_WHAT TO PRODUCE_.
From the data below, return the exact lines starting at the line containing "camera: 90 degrees left, 0 degrees up" and ending at the line containing "(642, 334) = (530, 240): yellow", both included, and nothing else.
** Opening SOURCE MATERIAL block **
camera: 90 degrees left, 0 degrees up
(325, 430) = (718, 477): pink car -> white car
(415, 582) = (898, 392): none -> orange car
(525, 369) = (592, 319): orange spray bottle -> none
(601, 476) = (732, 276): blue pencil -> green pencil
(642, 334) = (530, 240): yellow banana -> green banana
** Closing SOURCE MATERIAL block **
** Opening SOURCE MATERIAL block **
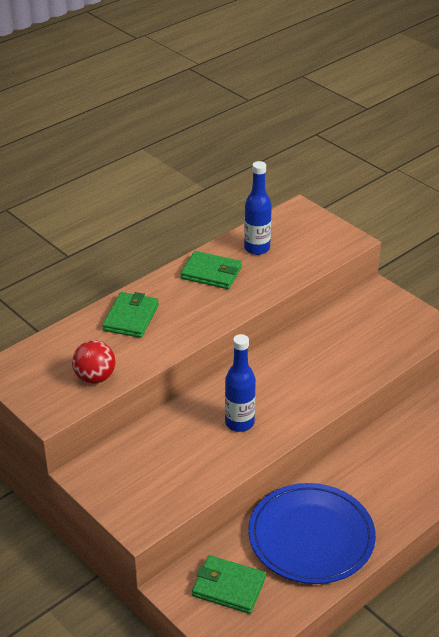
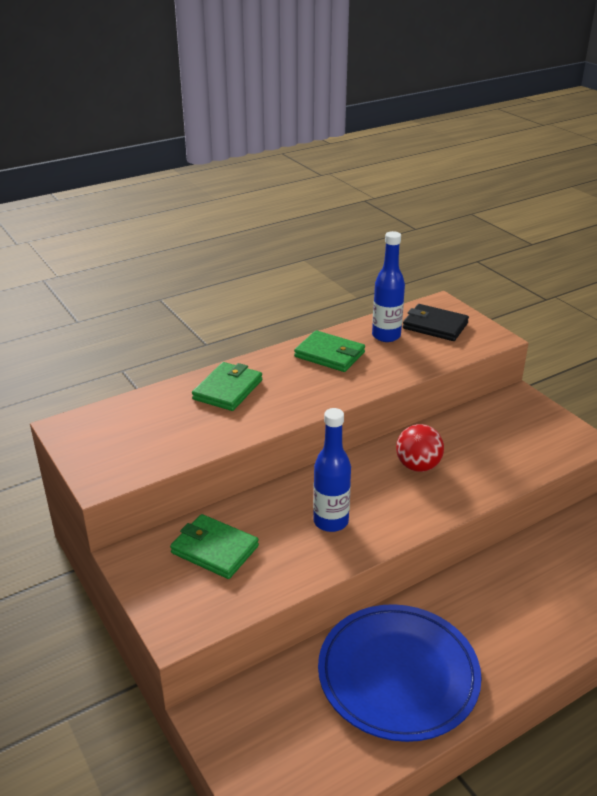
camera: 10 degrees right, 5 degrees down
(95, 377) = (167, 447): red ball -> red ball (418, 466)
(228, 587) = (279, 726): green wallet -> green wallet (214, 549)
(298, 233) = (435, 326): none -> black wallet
** Closing SOURCE MATERIAL block **
_RESPONSE AREA_.
camera: 90 degrees left, 0 degrees up
(325, 430) = (718, 477): pink car -> white car
(415, 582) = (898, 392): none -> orange car
(525, 369) = (592, 319): orange spray bottle -> none
(601, 476) = (732, 276): blue pencil -> green pencil
(642, 334) = (530, 240): yellow banana -> green banana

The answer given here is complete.